--- Start of Material to process ---

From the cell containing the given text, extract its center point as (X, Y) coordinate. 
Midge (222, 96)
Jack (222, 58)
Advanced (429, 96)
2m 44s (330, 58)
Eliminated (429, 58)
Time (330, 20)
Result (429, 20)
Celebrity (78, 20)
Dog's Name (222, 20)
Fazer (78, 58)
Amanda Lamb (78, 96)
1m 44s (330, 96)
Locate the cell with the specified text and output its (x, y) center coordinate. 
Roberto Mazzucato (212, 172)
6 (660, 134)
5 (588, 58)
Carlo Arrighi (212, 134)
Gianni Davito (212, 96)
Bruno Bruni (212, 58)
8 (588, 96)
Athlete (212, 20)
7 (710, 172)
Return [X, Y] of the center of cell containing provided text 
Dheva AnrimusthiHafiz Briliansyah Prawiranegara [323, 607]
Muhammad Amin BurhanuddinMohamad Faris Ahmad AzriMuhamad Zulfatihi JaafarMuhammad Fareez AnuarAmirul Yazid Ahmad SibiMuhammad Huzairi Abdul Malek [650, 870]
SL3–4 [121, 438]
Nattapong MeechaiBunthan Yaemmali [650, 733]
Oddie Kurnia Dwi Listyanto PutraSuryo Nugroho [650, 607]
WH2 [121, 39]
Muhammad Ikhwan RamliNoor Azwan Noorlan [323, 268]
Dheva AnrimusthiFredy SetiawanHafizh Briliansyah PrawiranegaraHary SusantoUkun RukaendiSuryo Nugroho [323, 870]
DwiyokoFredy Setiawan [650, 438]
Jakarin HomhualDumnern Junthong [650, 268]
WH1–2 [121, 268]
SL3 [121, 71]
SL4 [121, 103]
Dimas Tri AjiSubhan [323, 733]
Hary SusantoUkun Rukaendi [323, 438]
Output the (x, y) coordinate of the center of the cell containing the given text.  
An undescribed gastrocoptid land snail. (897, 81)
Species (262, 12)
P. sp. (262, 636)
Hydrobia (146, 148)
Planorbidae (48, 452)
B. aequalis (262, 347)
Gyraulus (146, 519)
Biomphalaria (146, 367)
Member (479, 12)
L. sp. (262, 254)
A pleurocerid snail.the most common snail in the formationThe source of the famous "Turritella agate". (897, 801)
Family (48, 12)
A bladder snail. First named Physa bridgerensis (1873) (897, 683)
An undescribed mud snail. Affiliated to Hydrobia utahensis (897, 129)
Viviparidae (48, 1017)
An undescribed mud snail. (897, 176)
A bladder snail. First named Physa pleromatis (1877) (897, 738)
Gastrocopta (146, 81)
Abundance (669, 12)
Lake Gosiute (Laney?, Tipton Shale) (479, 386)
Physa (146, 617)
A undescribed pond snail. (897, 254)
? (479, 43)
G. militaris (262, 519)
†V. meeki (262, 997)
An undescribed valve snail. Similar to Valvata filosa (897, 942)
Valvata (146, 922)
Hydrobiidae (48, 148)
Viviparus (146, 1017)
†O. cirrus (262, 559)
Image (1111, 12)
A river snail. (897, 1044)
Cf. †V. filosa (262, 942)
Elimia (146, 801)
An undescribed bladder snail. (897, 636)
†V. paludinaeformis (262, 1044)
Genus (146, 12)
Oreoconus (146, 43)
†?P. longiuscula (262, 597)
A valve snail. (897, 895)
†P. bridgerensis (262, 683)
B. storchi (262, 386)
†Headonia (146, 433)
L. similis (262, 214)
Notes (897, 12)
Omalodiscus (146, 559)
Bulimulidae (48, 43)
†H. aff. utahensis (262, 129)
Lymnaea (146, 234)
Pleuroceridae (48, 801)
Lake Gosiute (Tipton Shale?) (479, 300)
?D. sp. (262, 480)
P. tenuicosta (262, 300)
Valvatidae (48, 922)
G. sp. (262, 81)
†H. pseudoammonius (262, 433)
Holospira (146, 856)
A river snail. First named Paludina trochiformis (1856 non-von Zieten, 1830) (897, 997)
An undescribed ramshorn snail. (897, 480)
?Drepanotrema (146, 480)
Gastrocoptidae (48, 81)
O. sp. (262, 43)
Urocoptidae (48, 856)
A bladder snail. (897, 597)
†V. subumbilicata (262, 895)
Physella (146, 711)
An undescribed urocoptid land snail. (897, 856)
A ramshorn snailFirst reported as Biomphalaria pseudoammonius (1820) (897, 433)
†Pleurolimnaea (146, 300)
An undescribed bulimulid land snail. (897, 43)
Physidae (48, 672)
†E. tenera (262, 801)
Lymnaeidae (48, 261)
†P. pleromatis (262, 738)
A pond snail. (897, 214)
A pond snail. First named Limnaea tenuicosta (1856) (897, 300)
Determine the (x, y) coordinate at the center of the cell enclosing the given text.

--- End of Material to process ---

- **Direction**
Copy every line of the data above word for word, leaving nothing out and changing nothing.

- **Task solution**
From the cell containing the given text, extract its center point as (X, Y) coordinate. 
Midge (222, 96)
Jack (222, 58)
Advanced (429, 96)
2m 44s (330, 58)
Eliminated (429, 58)
Time (330, 20)
Result (429, 20)
Celebrity (78, 20)
Dog's Name (222, 20)
Fazer (78, 58)
Amanda Lamb (78, 96)
1m 44s (330, 96)
Locate the cell with the specified text and output its (x, y) center coordinate. 
Roberto Mazzucato (212, 172)
6 (660, 134)
5 (588, 58)
Carlo Arrighi (212, 134)
Gianni Davito (212, 96)
Bruno Bruni (212, 58)
8 (588, 96)
Athlete (212, 20)
7 (710, 172)
Return [X, Y] of the center of cell containing provided text 
Dheva AnrimusthiHafiz Briliansyah Prawiranegara [323, 607]
Muhammad Amin BurhanuddinMohamad Faris Ahmad AzriMuhamad Zulfatihi JaafarMuhammad Fareez AnuarAmirul Yazid Ahmad SibiMuhammad Huzairi Abdul Malek [650, 870]
SL3–4 [121, 438]
Nattapong MeechaiBunthan Yaemmali [650, 733]
Oddie Kurnia Dwi Listyanto PutraSuryo Nugroho [650, 607]
WH2 [121, 39]
Muhammad Ikhwan RamliNoor Azwan Noorlan [323, 268]
Dheva AnrimusthiFredy SetiawanHafizh Briliansyah PrawiranegaraHary SusantoUkun RukaendiSuryo Nugroho [323, 870]
DwiyokoFredy Setiawan [650, 438]
Jakarin HomhualDumnern Junthong [650, 268]
WH1–2 [121, 268]
SL3 [121, 71]
SL4 [121, 103]
Dimas Tri AjiSubhan [323, 733]
Hary SusantoUkun Rukaendi [323, 438]
Output the (x, y) coordinate of the center of the cell containing the given text.  
An undescribed gastrocoptid land snail. (897, 81)
Species (262, 12)
P. sp. (262, 636)
Hydrobia (146, 148)
Planorbidae (48, 452)
B. aequalis (262, 347)
Gyraulus (146, 519)
Biomphalaria (146, 367)
Member (479, 12)
L. sp. (262, 254)
A pleurocerid snail.the most common snail in the formationThe source of the famous "Turritella agate". (897, 801)
Family (48, 12)
A bladder snail. First named Physa bridgerensis (1873) (897, 683)
An undescribed mud snail. Affiliated to Hydrobia utahensis (897, 129)
Viviparidae (48, 1017)
An undescribed mud snail. (897, 176)
A bladder snail. First named Physa pleromatis (1877) (897, 738)
Gastrocopta (146, 81)
Abundance (669, 12)
Lake Gosiute (Laney?, Tipton Shale) (479, 386)
Physa (146, 617)
A undescribed pond snail. (897, 254)
? (479, 43)
G. militaris (262, 519)
†V. meeki (262, 997)
An undescribed valve snail. Similar to Valvata filosa (897, 942)
Valvata (146, 922)
Hydrobiidae (48, 148)
Viviparus (146, 1017)
†O. cirrus (262, 559)
Image (1111, 12)
A river snail. (897, 1044)
Cf. †V. filosa (262, 942)
Elimia (146, 801)
An undescribed bladder snail. (897, 636)
†V. paludinaeformis (262, 1044)
Genus (146, 12)
Oreoconus (146, 43)
†?P. longiuscula (262, 597)
A valve snail. (897, 895)
†P. bridgerensis (262, 683)
B. storchi (262, 386)
†Headonia (146, 433)
L. similis (262, 214)
Notes (897, 12)
Omalodiscus (146, 559)
Bulimulidae (48, 43)
†H. aff. utahensis (262, 129)
Lymnaea (146, 234)
Pleuroceridae (48, 801)
Lake Gosiute (Tipton Shale?) (479, 300)
?D. sp. (262, 480)
P. tenuicosta (262, 300)
Valvatidae (48, 922)
G. sp. (262, 81)
†H. pseudoammonius (262, 433)
Holospira (146, 856)
A river snail. First named Paludina trochiformis (1856 non-von Zieten, 1830) (897, 997)
An undescribed ramshorn snail. (897, 480)
?Drepanotrema (146, 480)
Gastrocoptidae (48, 81)
O. sp. (262, 43)
Urocoptidae (48, 856)
A bladder snail. (897, 597)
†V. subumbilicata (262, 895)
Physella (146, 711)
An undescribed urocoptid land snail. (897, 856)
A ramshorn snailFirst reported as Biomphalaria pseudoammonius (1820) (897, 433)
†Pleurolimnaea (146, 300)
An undescribed bulimulid land snail. (897, 43)
Physidae (48, 672)
†E. tenera (262, 801)
Lymnaeidae (48, 261)
†P. pleromatis (262, 738)
A pond snail. (897, 214)
A pond snail. First named Limnaea tenuicosta (1856) (897, 300)
Determine the (x, y) coordinate at the center of the cell enclosing the given text.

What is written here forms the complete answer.